Information supplied:
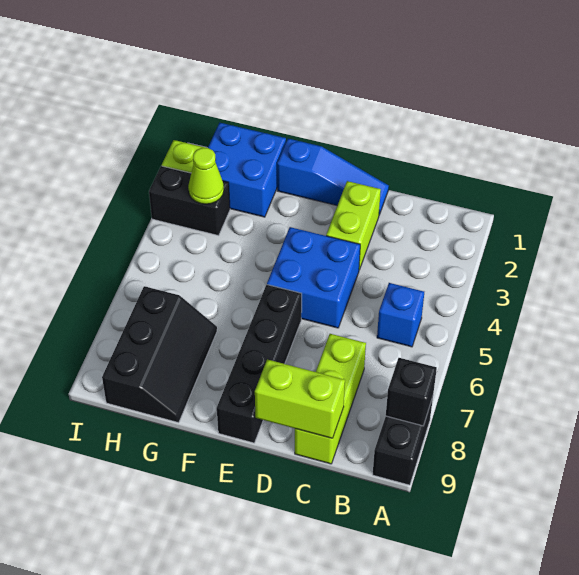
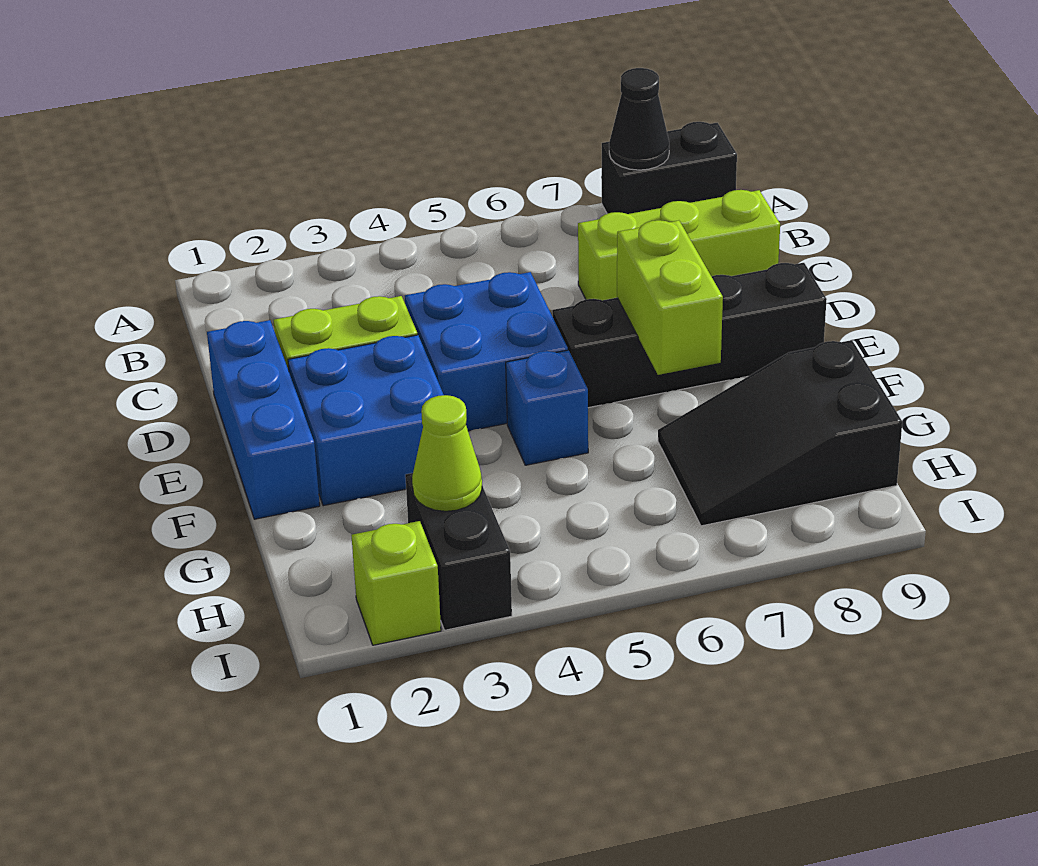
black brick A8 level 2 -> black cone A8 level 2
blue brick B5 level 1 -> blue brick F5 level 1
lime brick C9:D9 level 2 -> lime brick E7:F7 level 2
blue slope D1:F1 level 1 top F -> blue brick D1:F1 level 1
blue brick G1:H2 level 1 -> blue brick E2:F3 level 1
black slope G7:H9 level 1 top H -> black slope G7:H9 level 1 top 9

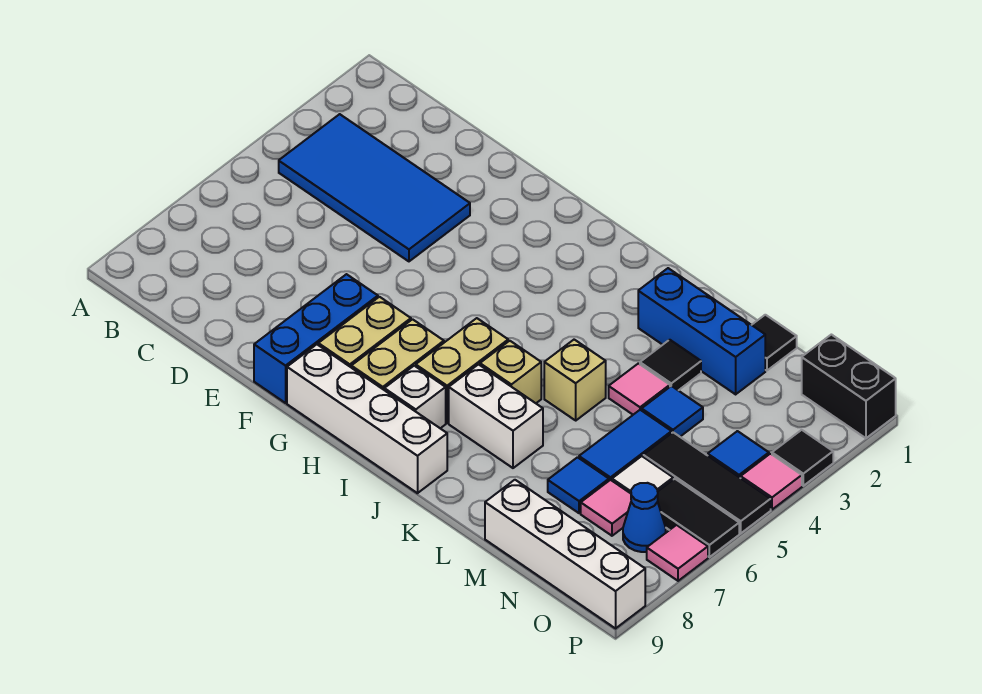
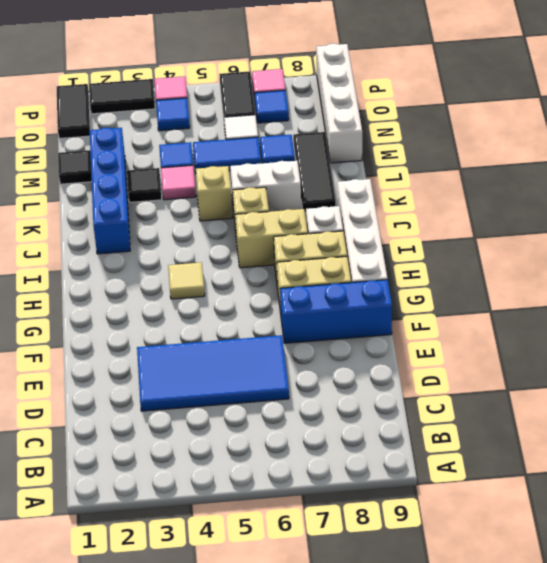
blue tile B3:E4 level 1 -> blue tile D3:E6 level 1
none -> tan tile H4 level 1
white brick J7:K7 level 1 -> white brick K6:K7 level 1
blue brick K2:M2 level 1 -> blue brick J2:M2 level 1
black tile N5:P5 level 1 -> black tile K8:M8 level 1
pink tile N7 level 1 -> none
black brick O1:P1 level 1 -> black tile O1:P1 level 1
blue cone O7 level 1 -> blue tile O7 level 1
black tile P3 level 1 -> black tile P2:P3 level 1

Exercise brief:
Please tally the lines of the entries that contain the string "brick" and reply with the count alone.

Response for this exercise:
8